### INSTRUCTIONS FOR THE TASK
Exact retyping of the data: please keep every word and drop each picture.

### INFORMATION SUPPLIED
Start of Block
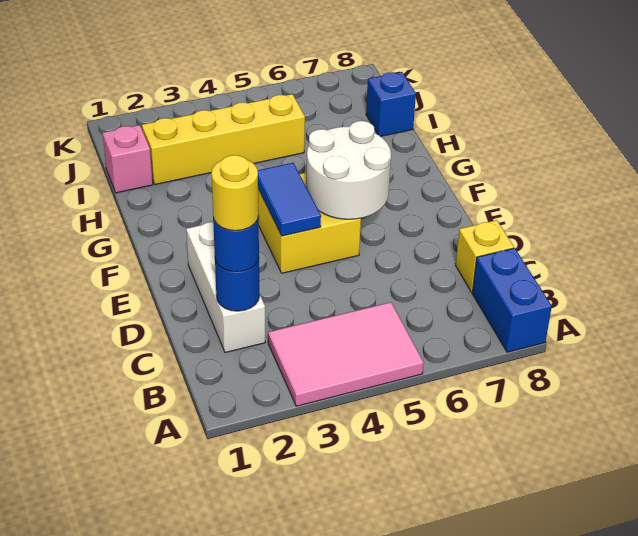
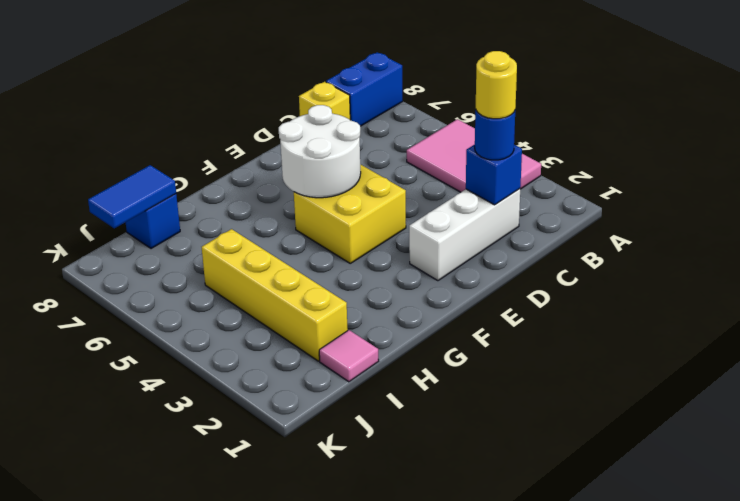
blue round brick C2 level 2 -> blue brick C2 level 2
blue tile E4:F4 level 2 -> blue tile I8:J8 level 2
pink brick I1 level 1 -> pink tile I1 level 1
End of Block
### FINISHED TASK
blue round brick C2 level 2 -> blue brick C2 level 2
blue tile E4:F4 level 2 -> blue tile I8:J8 level 2
pink brick I1 level 1 -> pink tile I1 level 1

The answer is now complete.